> _Set exercise_
Reproduce every line of the listing below word for word, but leave the pictures out.

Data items
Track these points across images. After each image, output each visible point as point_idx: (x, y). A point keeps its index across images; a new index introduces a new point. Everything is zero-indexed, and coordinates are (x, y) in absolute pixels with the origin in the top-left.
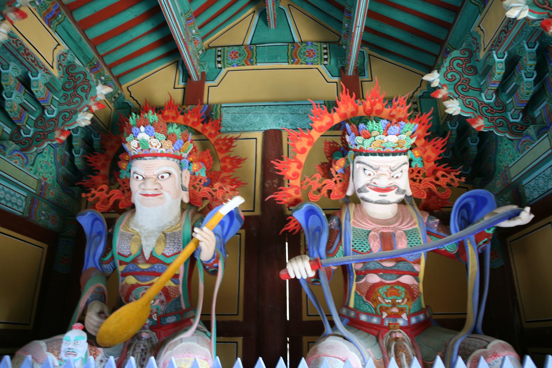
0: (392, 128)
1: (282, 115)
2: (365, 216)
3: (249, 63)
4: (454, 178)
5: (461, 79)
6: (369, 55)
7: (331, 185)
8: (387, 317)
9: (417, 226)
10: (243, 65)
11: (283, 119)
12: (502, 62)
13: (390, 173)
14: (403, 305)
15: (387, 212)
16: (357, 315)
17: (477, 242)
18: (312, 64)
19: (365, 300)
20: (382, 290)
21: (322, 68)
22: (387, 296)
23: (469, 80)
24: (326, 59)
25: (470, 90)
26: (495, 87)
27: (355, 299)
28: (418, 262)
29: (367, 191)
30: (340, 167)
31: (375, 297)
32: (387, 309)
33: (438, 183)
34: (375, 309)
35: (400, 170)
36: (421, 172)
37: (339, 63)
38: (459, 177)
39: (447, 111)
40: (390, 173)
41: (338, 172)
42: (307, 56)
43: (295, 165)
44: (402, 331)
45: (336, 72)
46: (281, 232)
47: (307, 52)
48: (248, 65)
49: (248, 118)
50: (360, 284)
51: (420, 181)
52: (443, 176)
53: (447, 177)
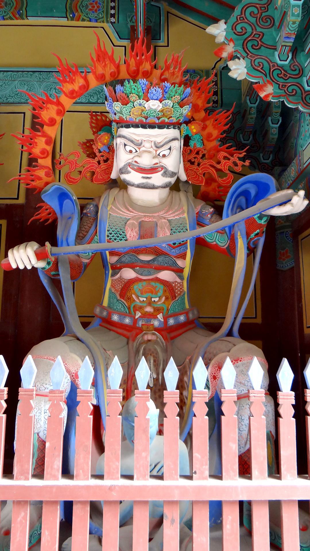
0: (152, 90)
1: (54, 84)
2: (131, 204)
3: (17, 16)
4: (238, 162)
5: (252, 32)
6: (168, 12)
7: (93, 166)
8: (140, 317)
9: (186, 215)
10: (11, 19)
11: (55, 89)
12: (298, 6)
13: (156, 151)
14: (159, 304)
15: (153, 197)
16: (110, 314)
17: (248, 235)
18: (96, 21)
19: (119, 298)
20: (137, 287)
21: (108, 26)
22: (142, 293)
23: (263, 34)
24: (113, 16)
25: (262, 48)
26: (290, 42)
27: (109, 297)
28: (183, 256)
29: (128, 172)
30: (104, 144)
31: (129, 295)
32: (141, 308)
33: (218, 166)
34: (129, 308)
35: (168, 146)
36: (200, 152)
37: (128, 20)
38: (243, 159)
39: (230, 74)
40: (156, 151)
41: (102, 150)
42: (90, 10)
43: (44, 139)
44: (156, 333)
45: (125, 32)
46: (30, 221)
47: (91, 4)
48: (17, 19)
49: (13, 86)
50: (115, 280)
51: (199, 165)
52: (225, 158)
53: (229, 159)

> _Exercise output_
Track these points across images. After each image, output each visible point as point_idx: (x, y). A point keeps its index across images; a new index introduces a new point. Everything is zero-indexed, and coordinates are (x, y) in absolute pixels with the origin in the top-left.
0: (392, 128)
1: (282, 115)
2: (365, 216)
3: (249, 63)
4: (454, 178)
5: (461, 79)
6: (369, 55)
7: (331, 185)
8: (387, 317)
9: (417, 226)
10: (243, 65)
11: (283, 119)
12: (502, 62)
13: (390, 173)
14: (403, 305)
15: (387, 212)
16: (357, 315)
17: (477, 242)
18: (312, 64)
19: (365, 300)
20: (382, 290)
21: (322, 68)
22: (387, 296)
23: (469, 80)
24: (326, 59)
25: (470, 90)
26: (495, 87)
27: (355, 299)
28: (418, 262)
29: (367, 191)
30: (340, 167)
31: (375, 297)
32: (387, 309)
33: (438, 183)
34: (375, 309)
35: (400, 170)
36: (421, 172)
37: (339, 63)
38: (459, 177)
39: (447, 111)
40: (390, 173)
41: (338, 172)
42: (307, 56)
43: (295, 165)
44: (402, 331)
45: (336, 72)
46: (281, 232)
47: (307, 52)
48: (248, 65)
49: (248, 118)
50: (360, 284)
51: (420, 181)
52: (443, 176)
53: (447, 177)
0: (152, 90)
1: (54, 84)
2: (131, 204)
3: (17, 16)
4: (238, 162)
5: (252, 32)
6: (168, 12)
7: (93, 166)
8: (140, 317)
9: (186, 215)
10: (11, 19)
11: (55, 89)
12: (298, 6)
13: (156, 151)
14: (159, 304)
15: (153, 197)
16: (110, 314)
17: (248, 235)
18: (96, 21)
19: (119, 298)
20: (137, 287)
21: (108, 26)
22: (142, 293)
23: (263, 34)
24: (113, 16)
25: (262, 48)
26: (290, 42)
27: (109, 297)
28: (183, 256)
29: (128, 172)
30: (104, 144)
31: (129, 295)
32: (141, 308)
33: (218, 166)
34: (129, 308)
35: (168, 146)
36: (200, 152)
37: (128, 20)
38: (243, 159)
39: (230, 74)
40: (156, 151)
41: (102, 150)
42: (90, 10)
43: (44, 139)
44: (156, 333)
45: (125, 32)
46: (30, 221)
47: (91, 4)
48: (17, 19)
49: (13, 86)
50: (115, 280)
51: (199, 165)
52: (225, 158)
53: (229, 159)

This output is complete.